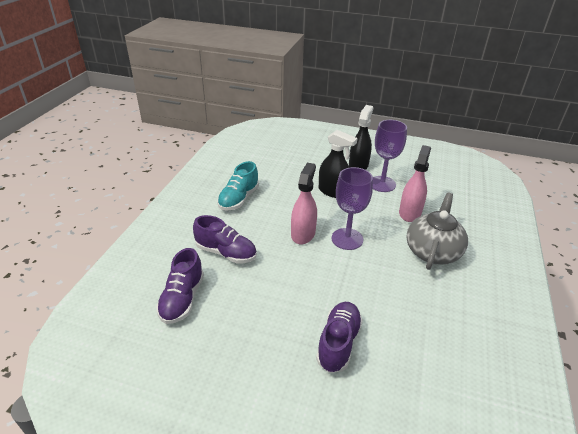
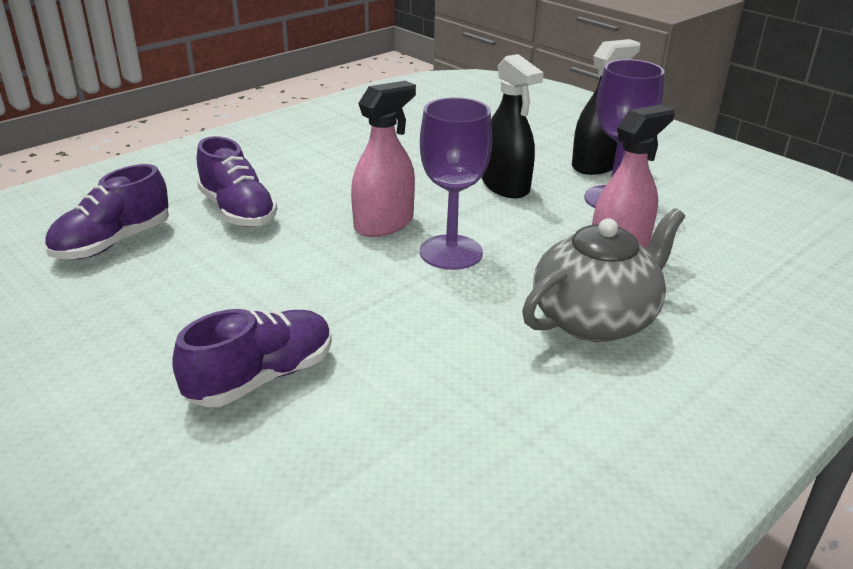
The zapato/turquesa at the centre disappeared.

...

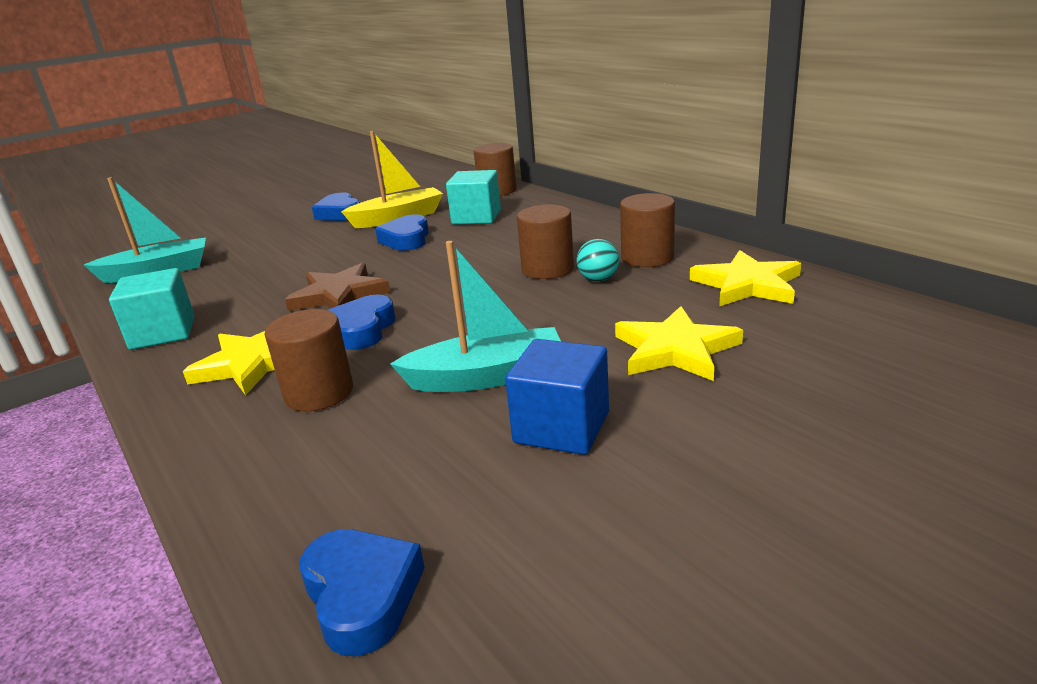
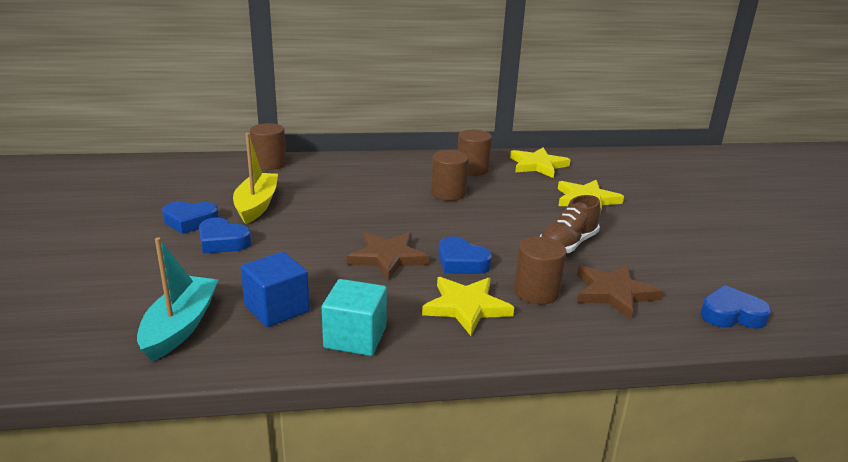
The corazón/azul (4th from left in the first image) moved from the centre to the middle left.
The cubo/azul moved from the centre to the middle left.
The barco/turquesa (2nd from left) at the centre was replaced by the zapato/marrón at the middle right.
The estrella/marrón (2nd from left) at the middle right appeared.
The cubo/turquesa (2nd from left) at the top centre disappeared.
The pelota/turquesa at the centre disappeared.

**EXERCISE**
From the listing above, repeat exactly the lines starting at the line that includes "The barco/turquesa (2nd" and ending at the line that includes "The pelota/turquesa at", with nothing outside that span.

**ANSWER TO THE EXERCISE**
The barco/turquesa (2nd from left) at the centre was replaced by the zapato/marrón at the middle right.
The estrella/marrón (2nd from left) at the middle right appeared.
The cubo/turquesa (2nd from left) at the top centre disappeared.
The pelota/turquesa at the centre disappeared.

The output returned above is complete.